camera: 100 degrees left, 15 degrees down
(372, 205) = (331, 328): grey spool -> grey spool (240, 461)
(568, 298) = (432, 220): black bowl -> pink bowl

- - - - -

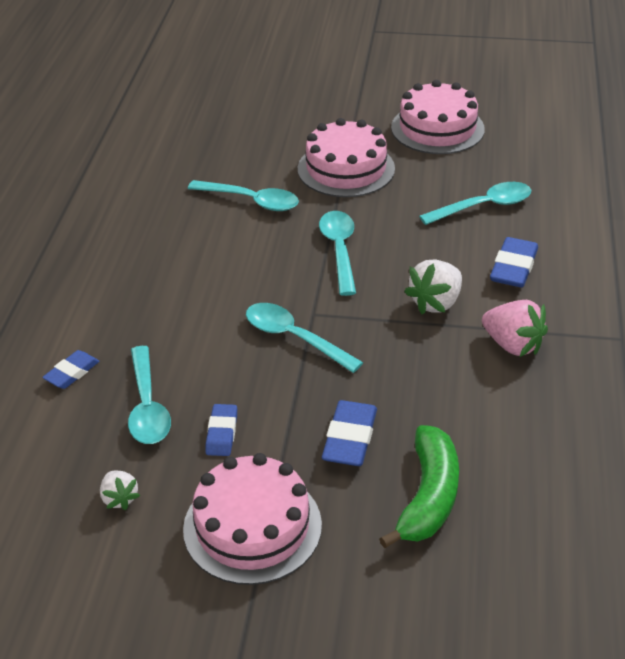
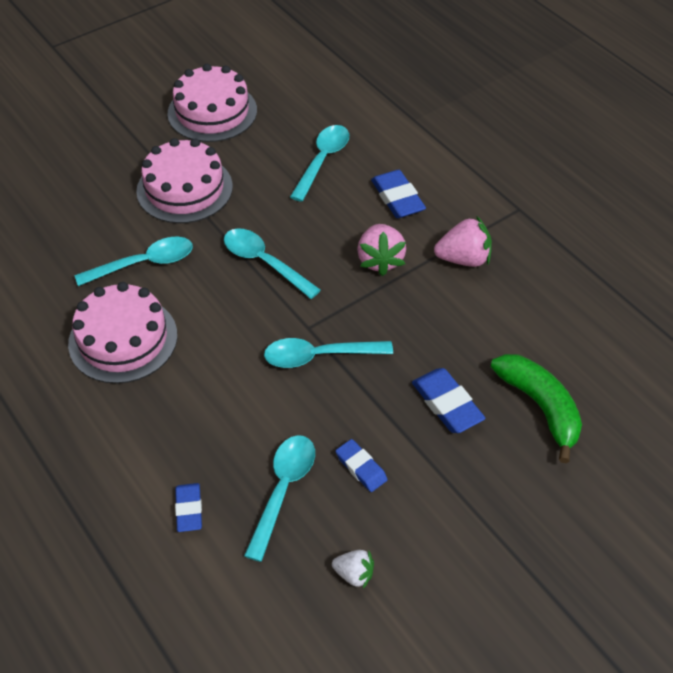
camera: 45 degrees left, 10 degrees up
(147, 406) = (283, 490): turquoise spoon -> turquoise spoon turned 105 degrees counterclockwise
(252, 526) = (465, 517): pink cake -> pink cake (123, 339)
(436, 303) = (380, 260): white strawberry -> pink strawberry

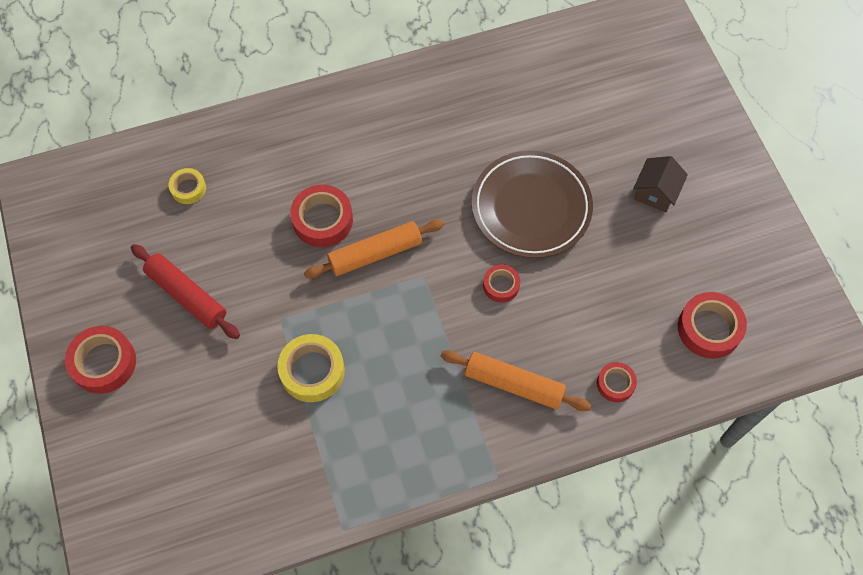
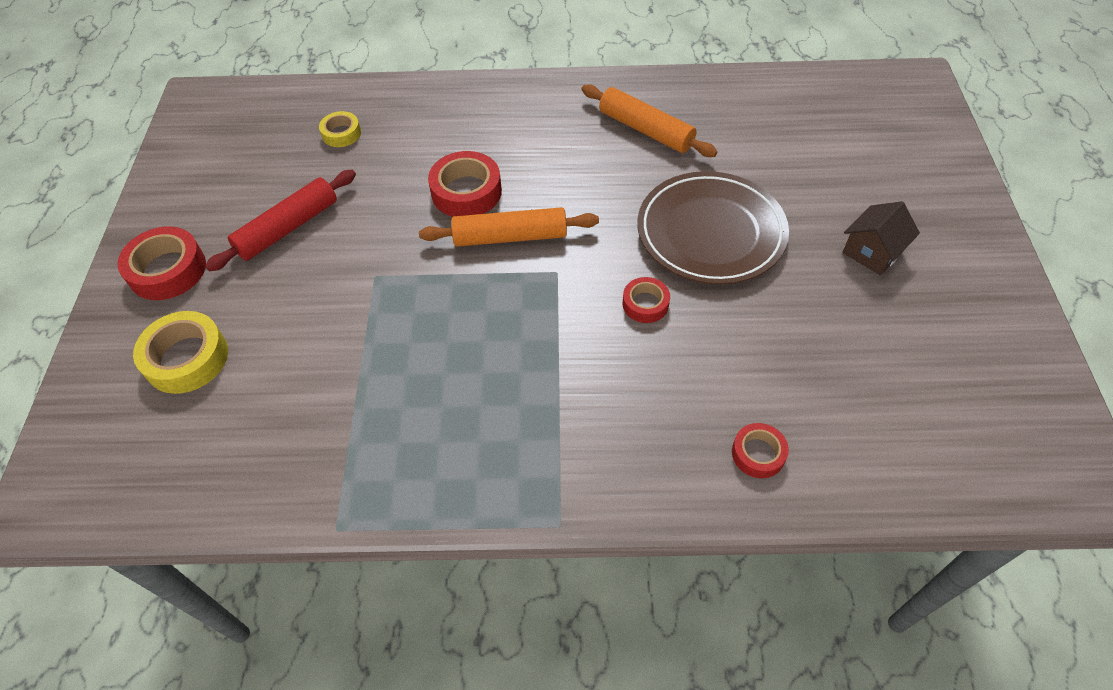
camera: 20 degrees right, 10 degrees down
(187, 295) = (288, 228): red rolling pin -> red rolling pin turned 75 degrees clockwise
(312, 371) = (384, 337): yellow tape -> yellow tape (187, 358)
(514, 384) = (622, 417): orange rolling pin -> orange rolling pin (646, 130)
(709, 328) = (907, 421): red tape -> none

- - - - -

§ Task objective: Using the entries shown above, reproduce verbatim the lines from the line bearing "camera: 100 degrees left, 15 degrees down" to the line bearing "(568, 298) = (432, 220): black", inclusive.

§ Answer to this problem:
camera: 100 degrees left, 15 degrees down
(372, 205) = (331, 328): grey spool -> grey spool (240, 461)
(568, 298) = (432, 220): black bowl -> pink bowl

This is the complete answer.